→ **PROBLEM REQUIREMENTS**
Retype exactly, and only, the lines from the one that contains "JOY2 pin VRX: GP12 -> GP28" through the final line of the entries.

→ **INPUT RECORDS**
++++++++++++++++++++

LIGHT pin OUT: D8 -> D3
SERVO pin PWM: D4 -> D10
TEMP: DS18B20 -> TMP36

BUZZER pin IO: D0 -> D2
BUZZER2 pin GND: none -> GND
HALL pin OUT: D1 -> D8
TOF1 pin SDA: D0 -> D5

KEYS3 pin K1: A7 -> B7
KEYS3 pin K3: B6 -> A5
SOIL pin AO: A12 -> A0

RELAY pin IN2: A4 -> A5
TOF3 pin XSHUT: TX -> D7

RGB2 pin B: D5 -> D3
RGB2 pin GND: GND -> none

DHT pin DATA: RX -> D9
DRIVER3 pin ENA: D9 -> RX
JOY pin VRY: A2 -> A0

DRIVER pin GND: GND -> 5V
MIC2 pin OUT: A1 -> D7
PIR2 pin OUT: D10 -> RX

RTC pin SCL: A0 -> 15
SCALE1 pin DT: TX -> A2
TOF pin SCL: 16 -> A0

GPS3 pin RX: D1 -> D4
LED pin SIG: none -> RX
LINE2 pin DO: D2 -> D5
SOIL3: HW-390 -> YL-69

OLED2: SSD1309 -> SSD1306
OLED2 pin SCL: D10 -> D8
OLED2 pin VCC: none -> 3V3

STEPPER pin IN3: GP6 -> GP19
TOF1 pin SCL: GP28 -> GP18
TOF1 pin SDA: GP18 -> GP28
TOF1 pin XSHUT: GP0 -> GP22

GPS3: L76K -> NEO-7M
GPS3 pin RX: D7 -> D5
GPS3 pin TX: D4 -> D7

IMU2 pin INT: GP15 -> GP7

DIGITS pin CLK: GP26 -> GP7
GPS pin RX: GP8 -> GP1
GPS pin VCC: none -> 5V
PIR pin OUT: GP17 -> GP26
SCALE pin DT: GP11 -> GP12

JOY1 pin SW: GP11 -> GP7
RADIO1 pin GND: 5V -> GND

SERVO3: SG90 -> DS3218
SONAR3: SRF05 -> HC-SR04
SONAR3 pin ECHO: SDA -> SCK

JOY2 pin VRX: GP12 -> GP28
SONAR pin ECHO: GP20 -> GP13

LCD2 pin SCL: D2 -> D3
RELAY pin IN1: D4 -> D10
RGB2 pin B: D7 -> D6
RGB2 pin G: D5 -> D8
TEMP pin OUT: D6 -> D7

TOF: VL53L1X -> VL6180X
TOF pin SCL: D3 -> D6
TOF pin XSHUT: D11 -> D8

++++++++++++++++++++

→ **ANSWER BOX**
JOY2 pin VRX: GP12 -> GP28
SONAR pin ECHO: GP20 -> GP13

LCD2 pin SCL: D2 -> D3
RELAY pin IN1: D4 -> D10
RGB2 pin B: D7 -> D6
RGB2 pin G: D5 -> D8
TEMP pin OUT: D6 -> D7

TOF: VL53L1X -> VL6180X
TOF pin SCL: D3 -> D6
TOF pin XSHUT: D11 -> D8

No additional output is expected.